Work required:
Down to the final line, print the records below exactly and without pictures.

Data shown:
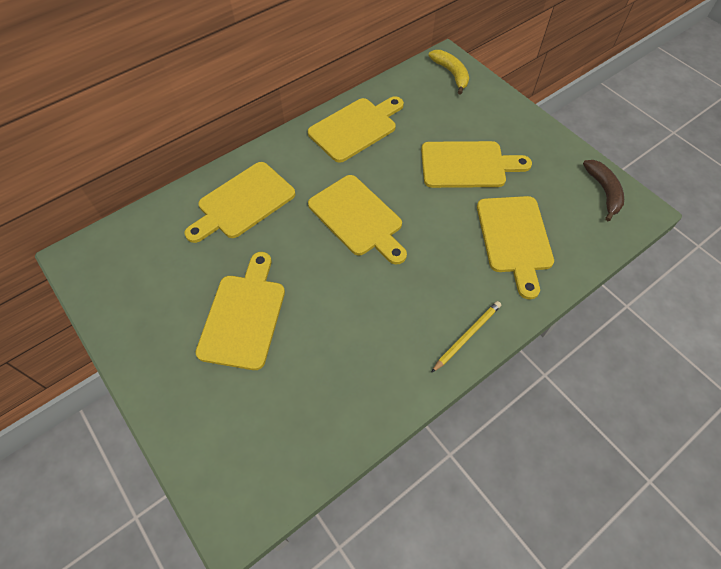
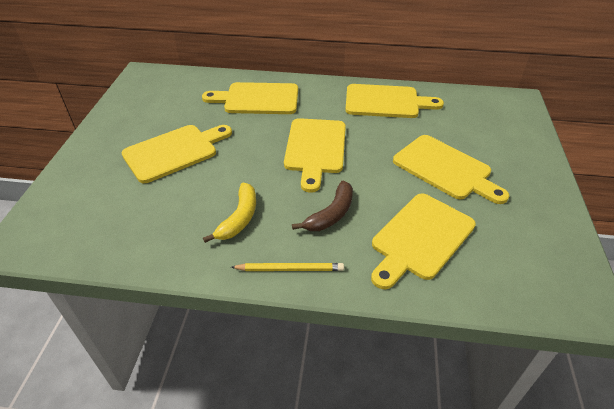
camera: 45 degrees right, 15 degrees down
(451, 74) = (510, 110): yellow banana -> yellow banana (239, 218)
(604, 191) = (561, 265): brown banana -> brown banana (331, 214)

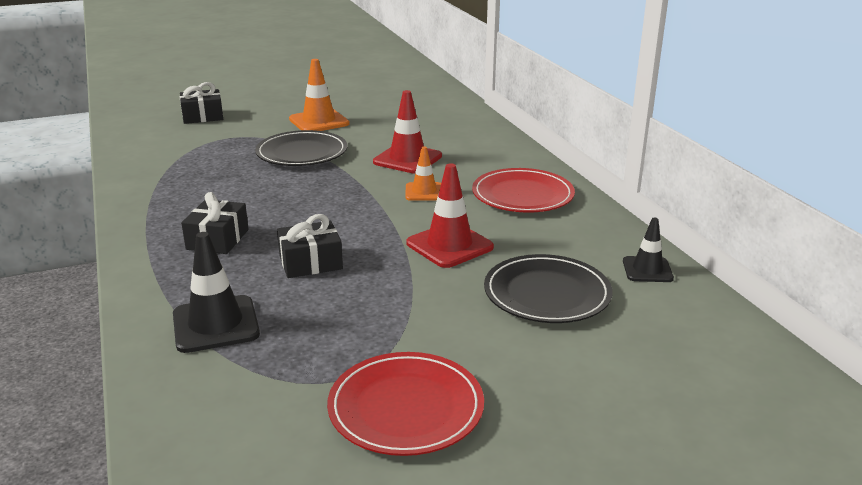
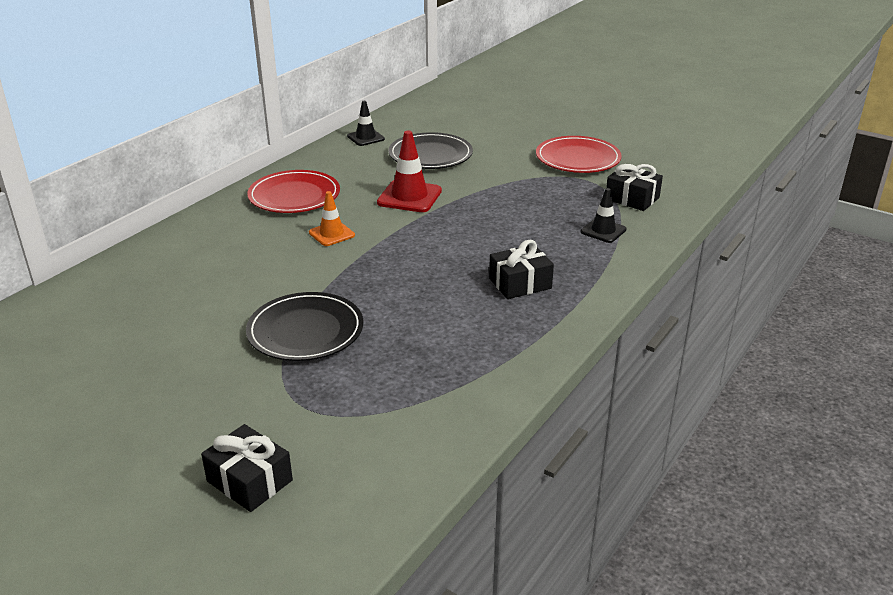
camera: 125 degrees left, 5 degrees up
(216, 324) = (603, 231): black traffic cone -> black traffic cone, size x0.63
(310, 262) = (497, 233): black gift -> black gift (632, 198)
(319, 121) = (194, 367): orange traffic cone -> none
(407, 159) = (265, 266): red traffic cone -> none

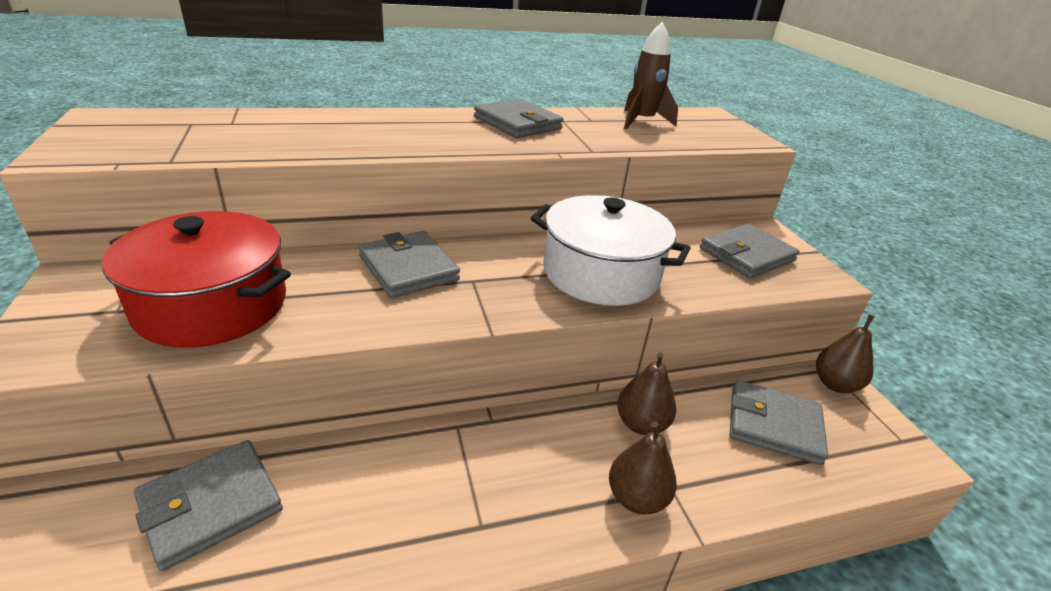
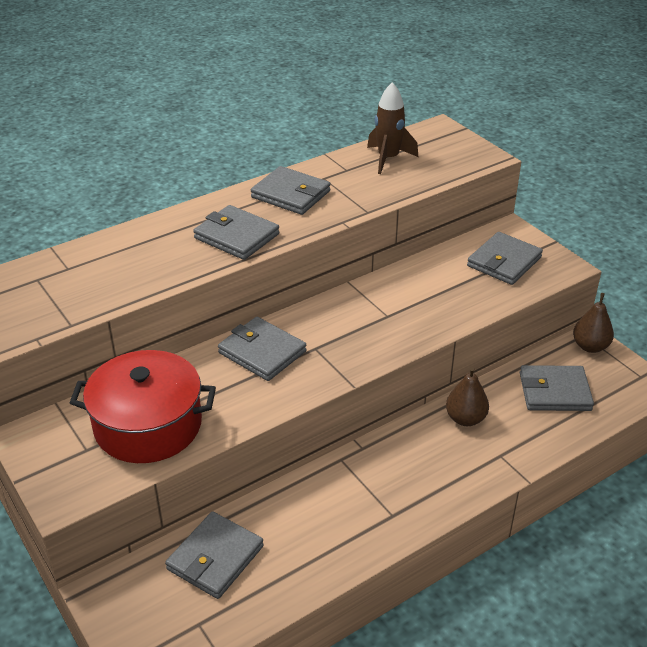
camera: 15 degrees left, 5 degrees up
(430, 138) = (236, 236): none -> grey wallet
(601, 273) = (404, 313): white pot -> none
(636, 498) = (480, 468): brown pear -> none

Task output:
camera: 45 degrees right, 15 degrees down
(451, 74) = (510, 110): yellow banana -> yellow banana (239, 218)
(604, 191) = (561, 265): brown banana -> brown banana (331, 214)

camera: 125 degrees left, 5 degrees up
(216, 324) = (603, 231): black traffic cone -> black traffic cone, size x0.63
(310, 262) = (497, 233): black gift -> black gift (632, 198)
(319, 121) = (194, 367): orange traffic cone -> none
(407, 159) = (265, 266): red traffic cone -> none

camera: 15 degrees left, 5 degrees up
(430, 138) = (236, 236): none -> grey wallet
(601, 273) = (404, 313): white pot -> none
(636, 498) = (480, 468): brown pear -> none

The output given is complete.